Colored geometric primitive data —
┄┄┄┄┄┄┄┄┄┄┄┄┄┄┄┄┄┄┄┄

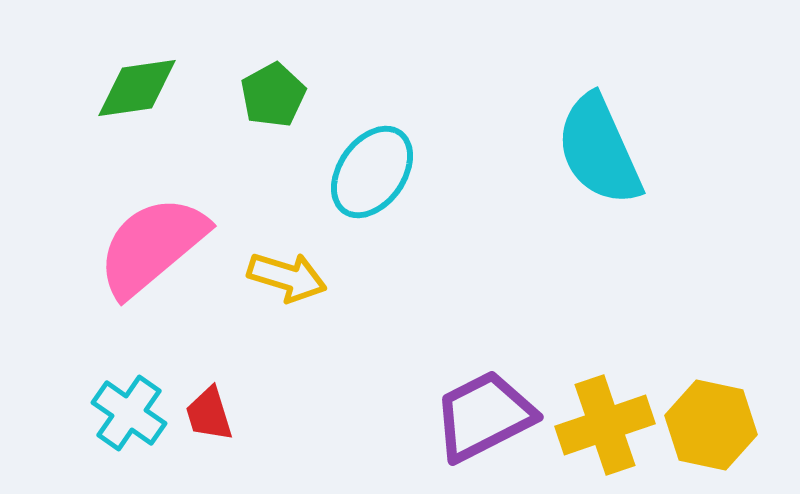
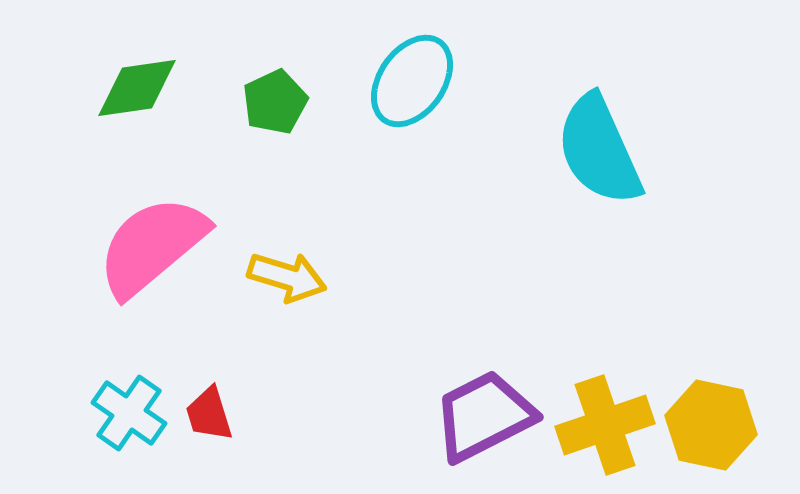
green pentagon: moved 2 px right, 7 px down; rotated 4 degrees clockwise
cyan ellipse: moved 40 px right, 91 px up
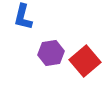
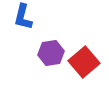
red square: moved 1 px left, 1 px down
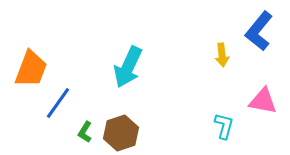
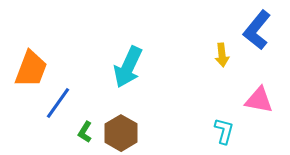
blue L-shape: moved 2 px left, 1 px up
pink triangle: moved 4 px left, 1 px up
cyan L-shape: moved 5 px down
brown hexagon: rotated 12 degrees counterclockwise
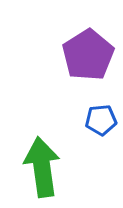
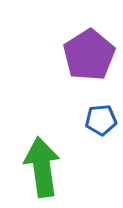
purple pentagon: moved 1 px right
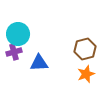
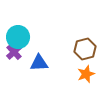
cyan circle: moved 3 px down
purple cross: rotated 28 degrees counterclockwise
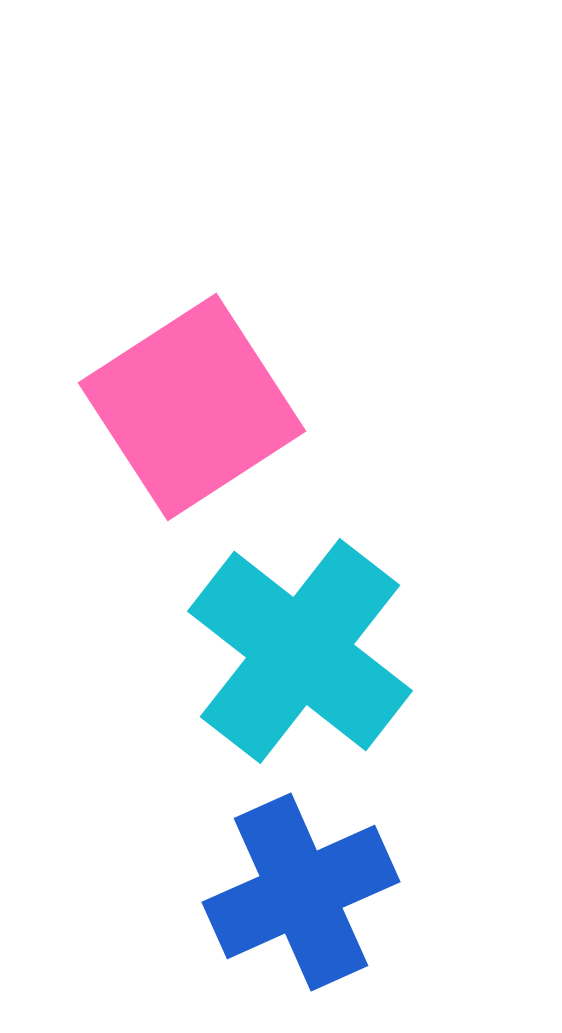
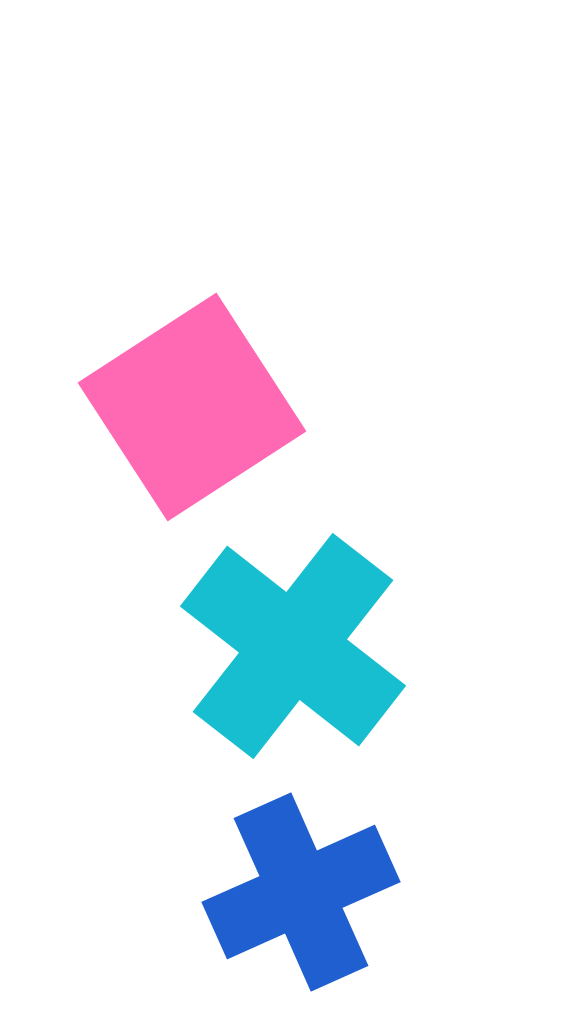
cyan cross: moved 7 px left, 5 px up
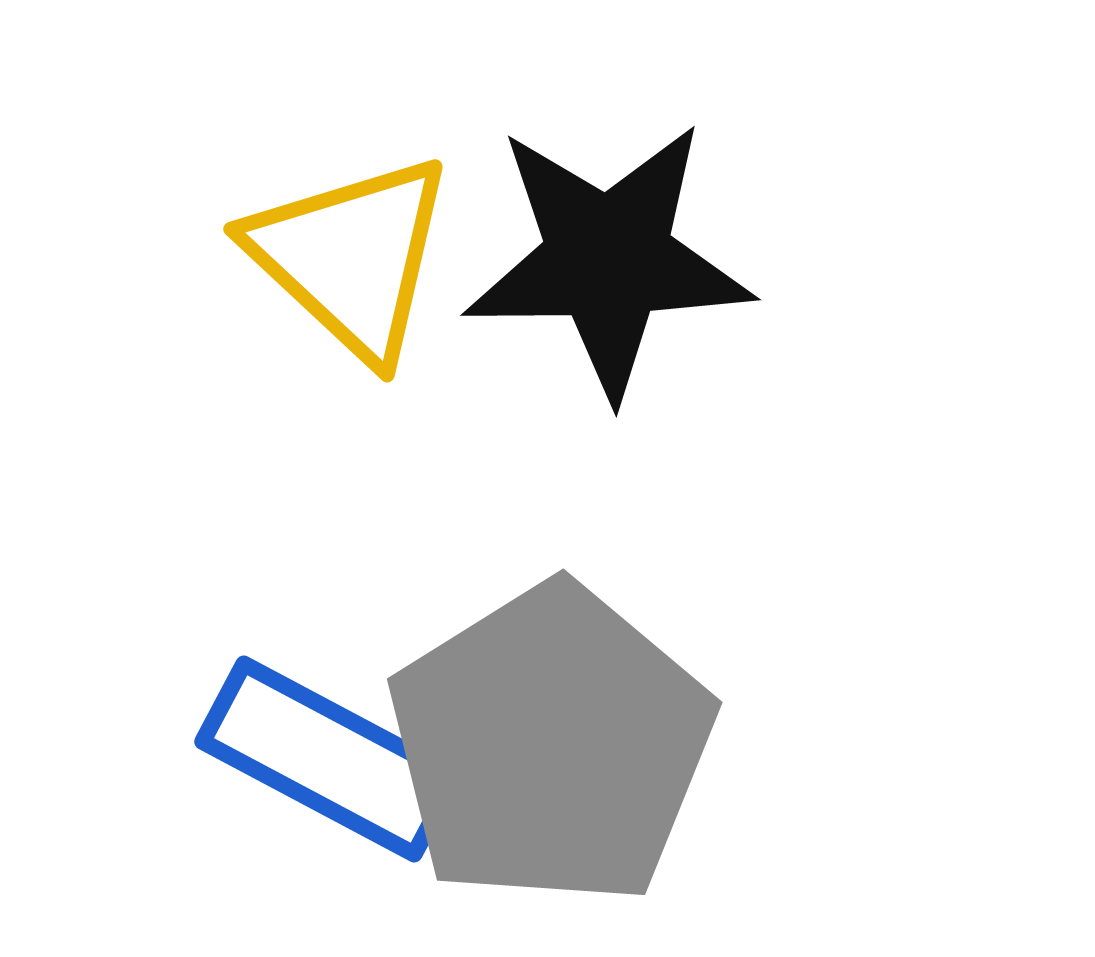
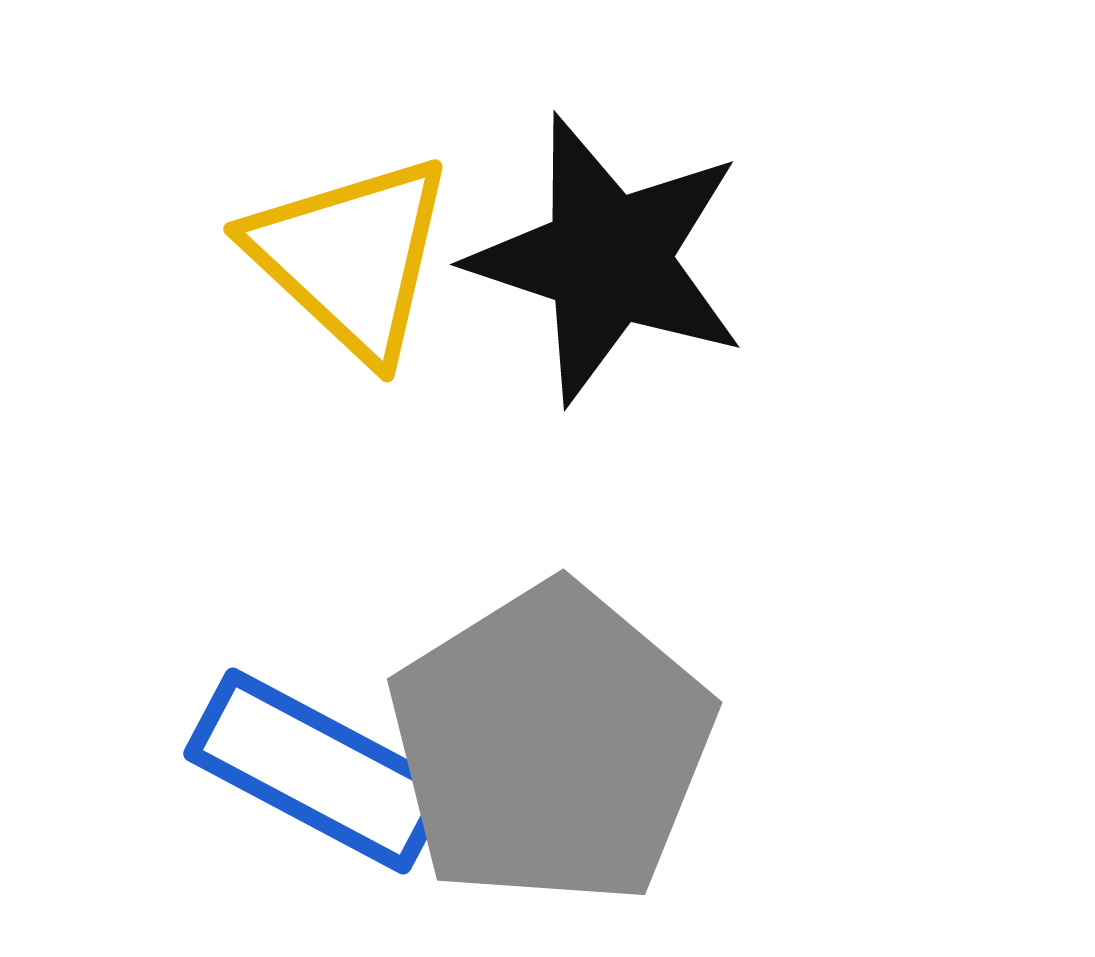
black star: rotated 19 degrees clockwise
blue rectangle: moved 11 px left, 12 px down
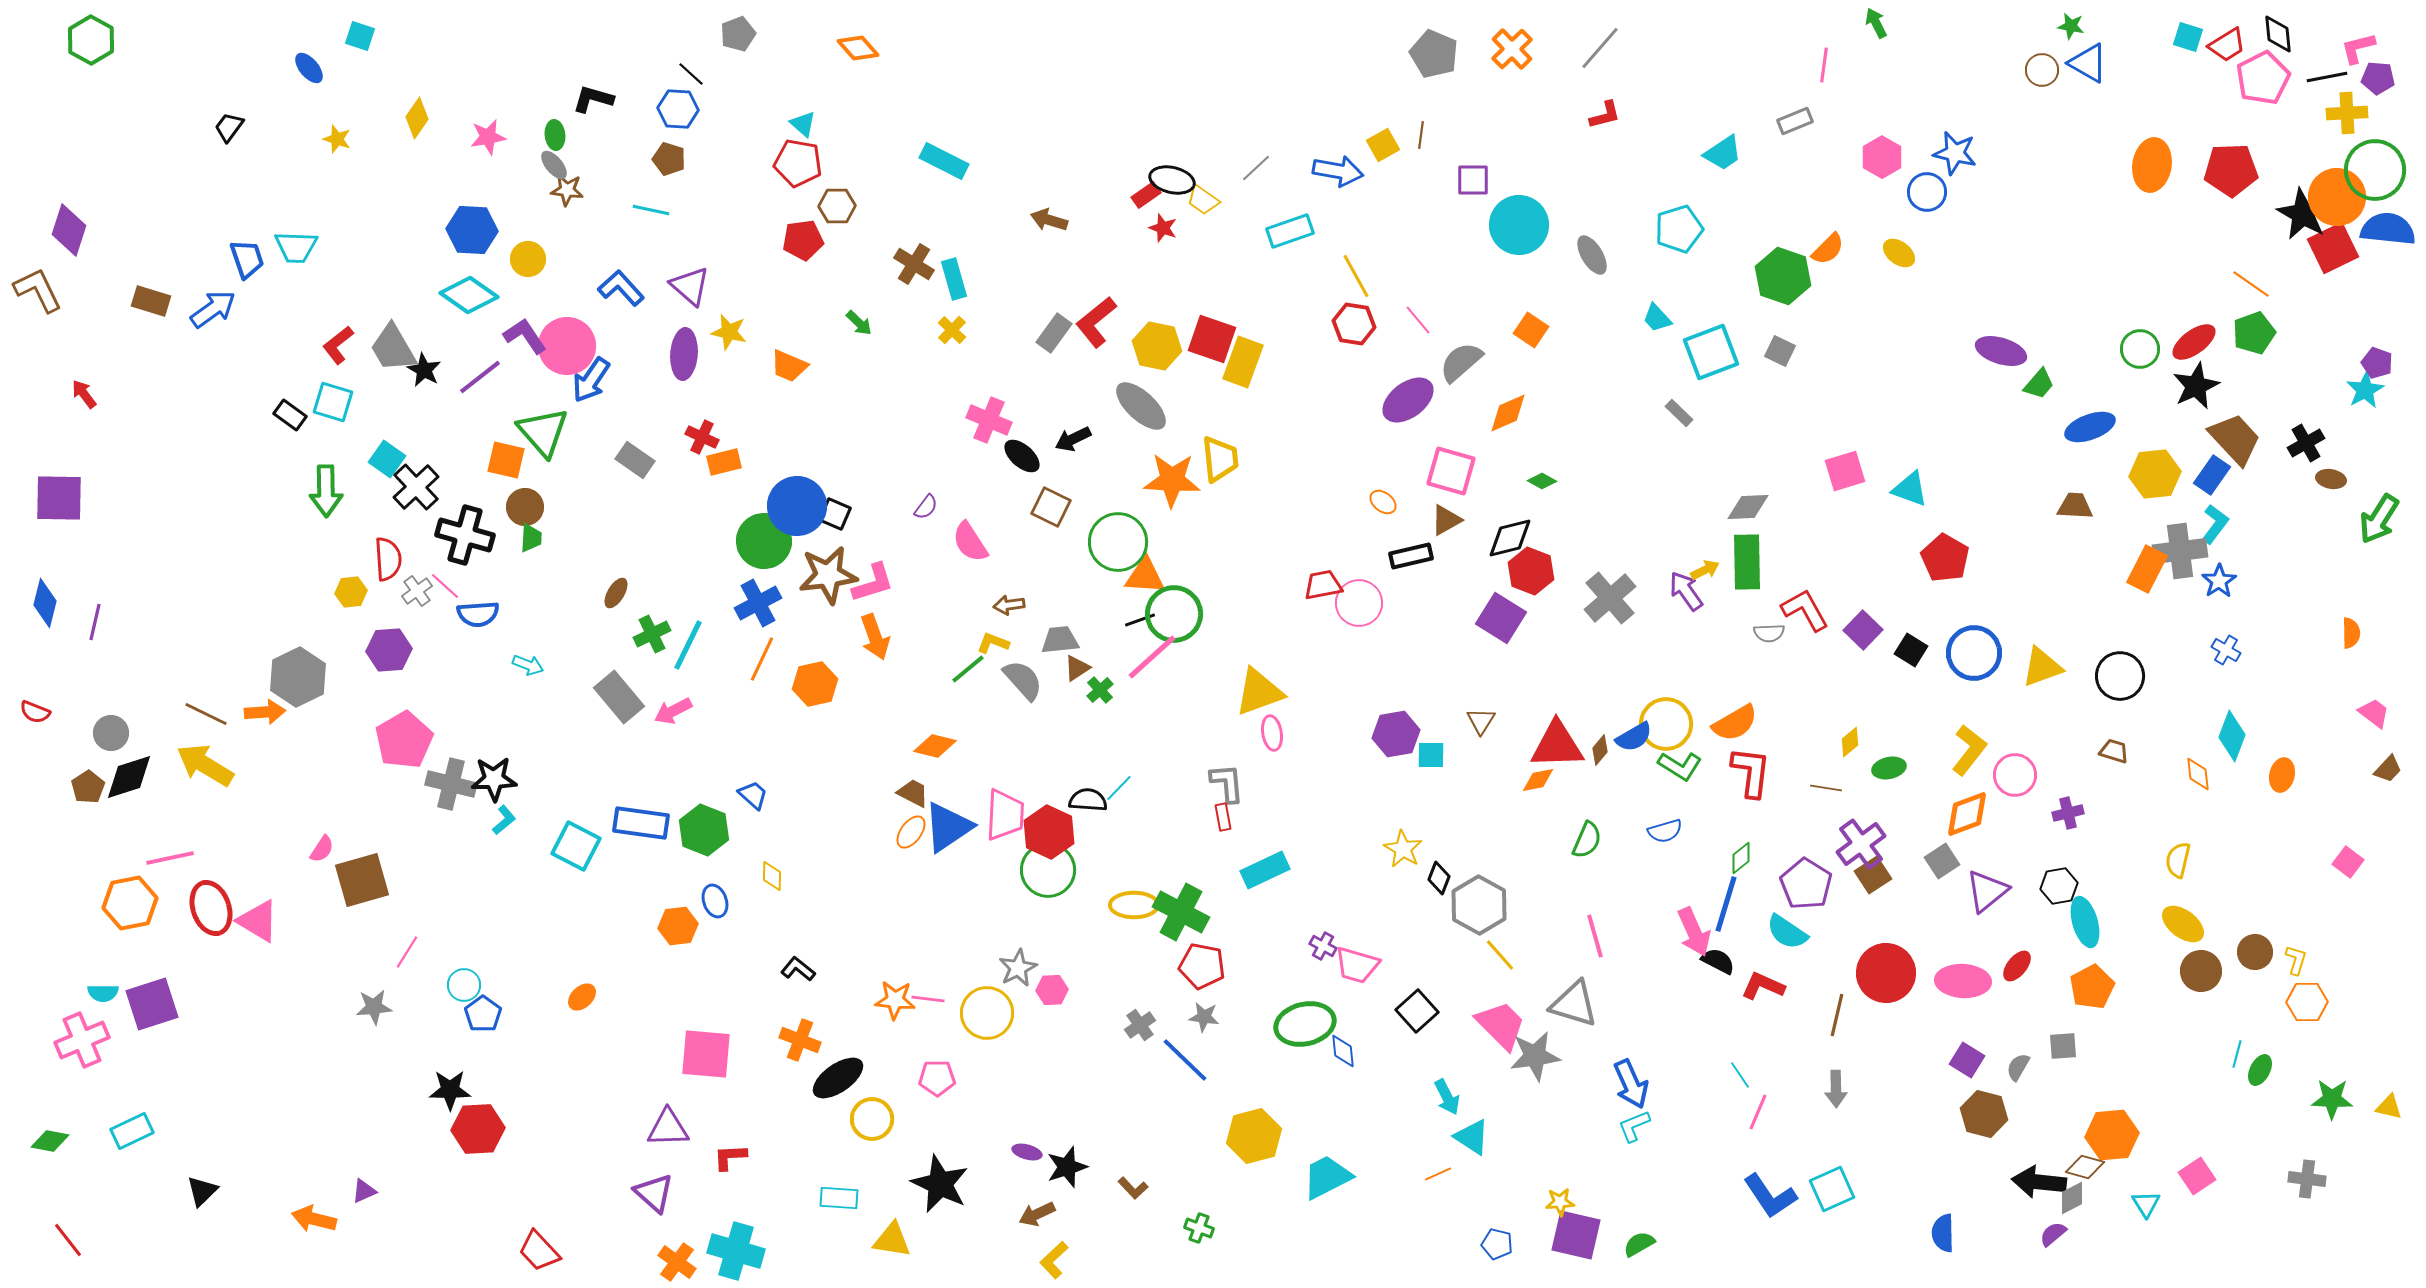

┄┄┄┄┄┄┄┄┄┄┄┄┄┄┄┄┄┄┄┄

Problem details — Your job is to copy each entry exactly as written; the pictures do not go in.

Solution for this exercise —
green pentagon: moved 2 px right, 7 px down; rotated 4 degrees clockwise
cyan ellipse: moved 40 px right, 91 px up
red square: moved 1 px left, 1 px down
blue L-shape: moved 2 px left, 1 px up
pink triangle: moved 4 px left, 1 px up
cyan L-shape: moved 5 px down
brown hexagon: rotated 12 degrees counterclockwise
purple pentagon: moved 1 px right
cyan circle: moved 3 px down
purple cross: rotated 28 degrees counterclockwise
cyan cross: moved 7 px left, 5 px up
black star: rotated 19 degrees clockwise
blue rectangle: moved 11 px left, 12 px down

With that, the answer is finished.